[Object change descriptions]
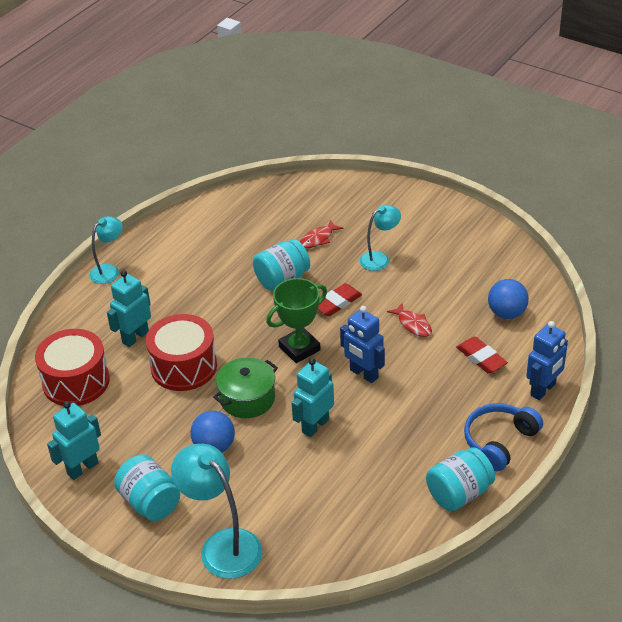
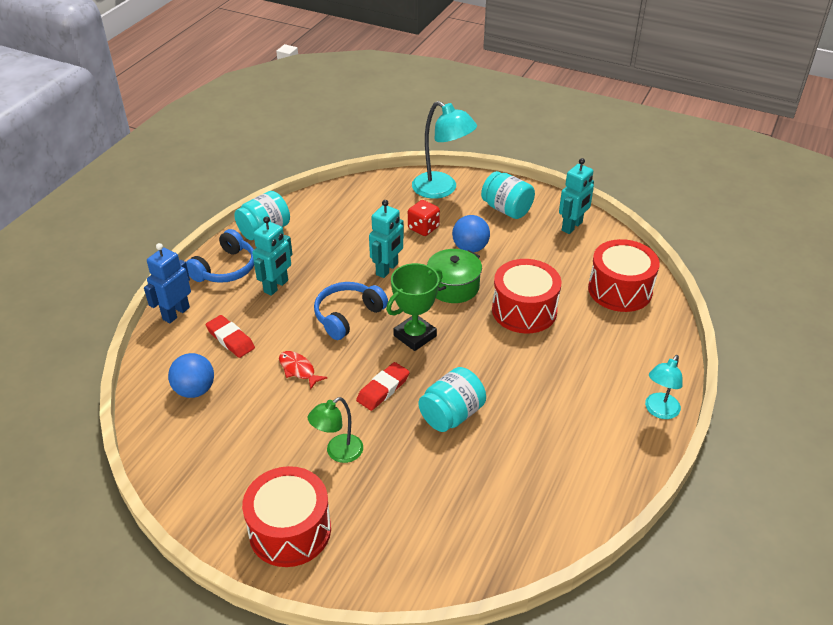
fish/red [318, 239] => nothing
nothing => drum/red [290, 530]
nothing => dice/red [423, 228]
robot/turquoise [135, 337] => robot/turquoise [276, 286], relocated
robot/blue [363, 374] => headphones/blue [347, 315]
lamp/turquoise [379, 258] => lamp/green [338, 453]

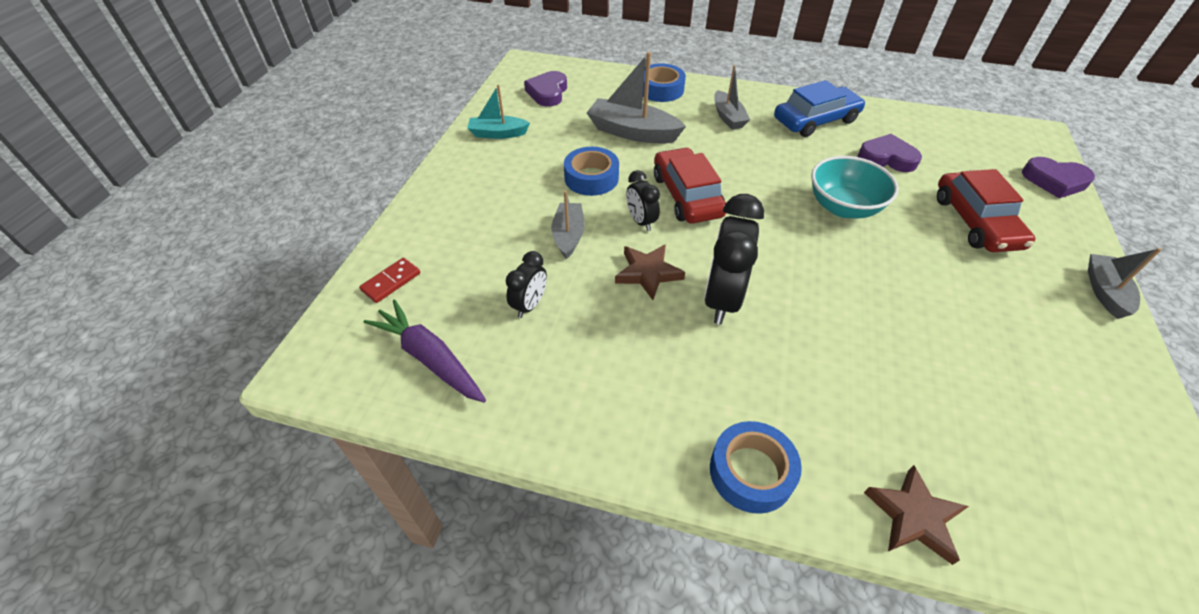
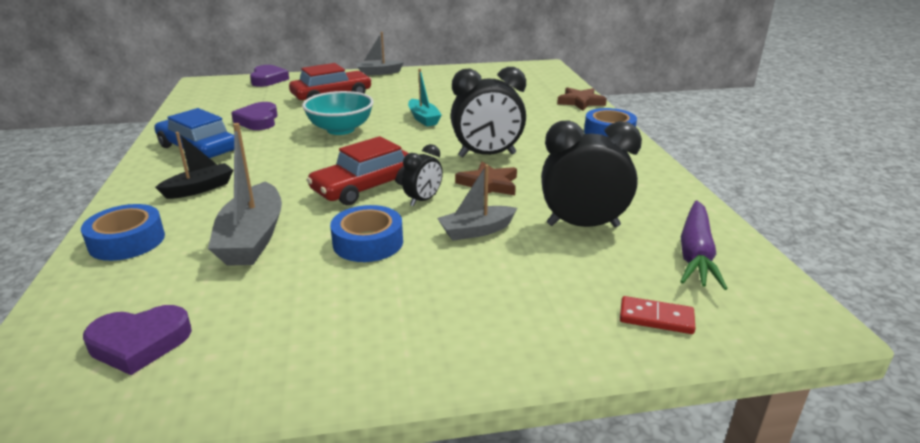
boat/turquoise [498, 134] => boat/turquoise [423, 119], relocated
boat/grey [728, 117] => boat/black [199, 189]
clock/black [530, 305] => clock/black [583, 225], x1.84

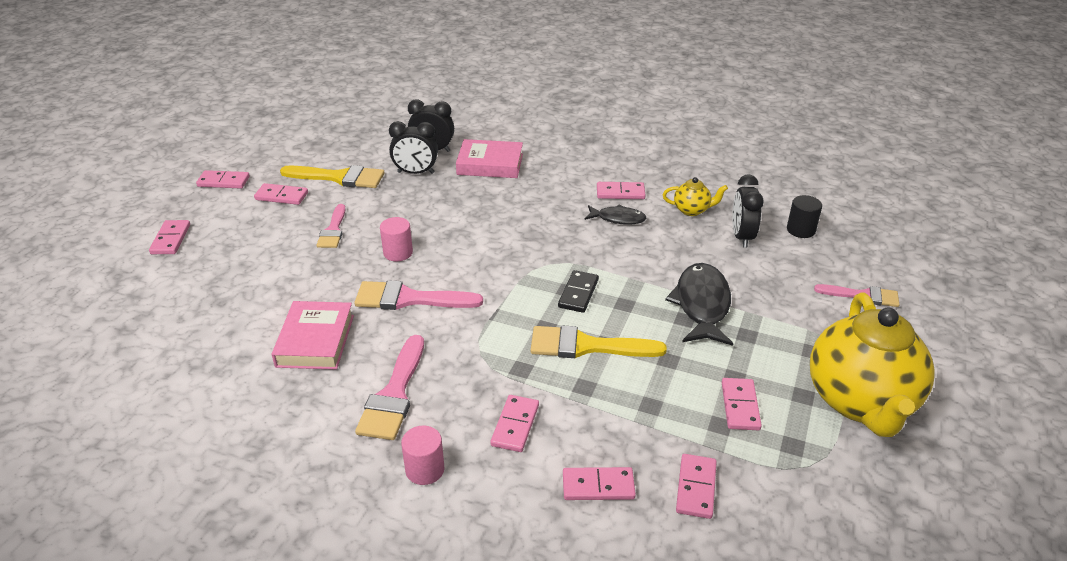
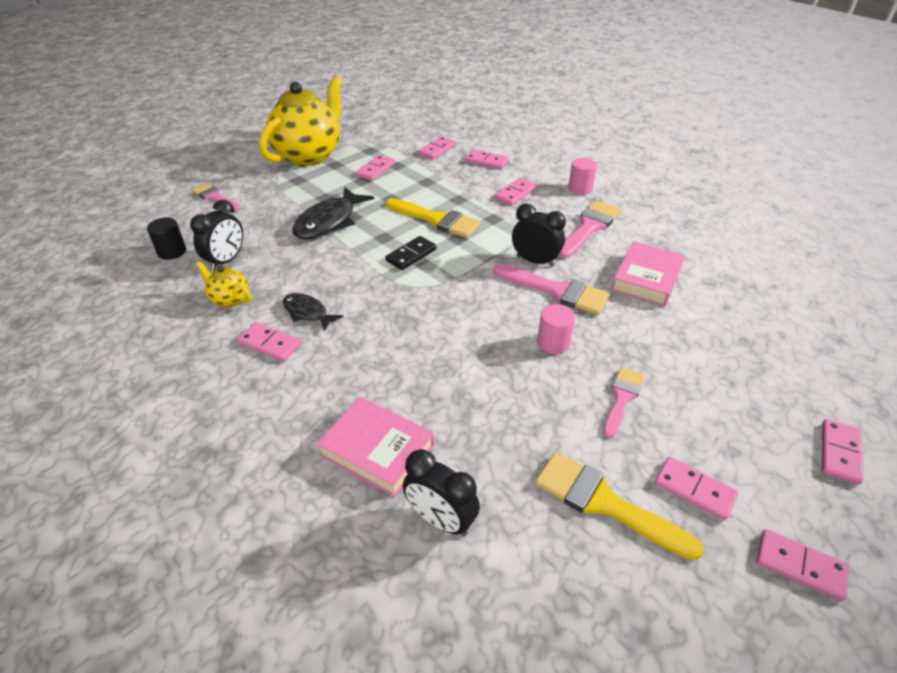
clock/black [416, 172] => clock/black [535, 261], relocated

EXERCISE AIM:
Copy exactly the lines from the one containing "robot/blue [363, 374]" through the last line of the records above, including both, and omit every picture.

RESPONSE TO THIS TASK:
robot/blue [363, 374] => headphones/blue [347, 315]
lamp/turquoise [379, 258] => lamp/green [338, 453]

boat/turquoise [498, 134] => boat/turquoise [423, 119], relocated
boat/grey [728, 117] => boat/black [199, 189]
clock/black [530, 305] => clock/black [583, 225], x1.84

clock/black [416, 172] => clock/black [535, 261], relocated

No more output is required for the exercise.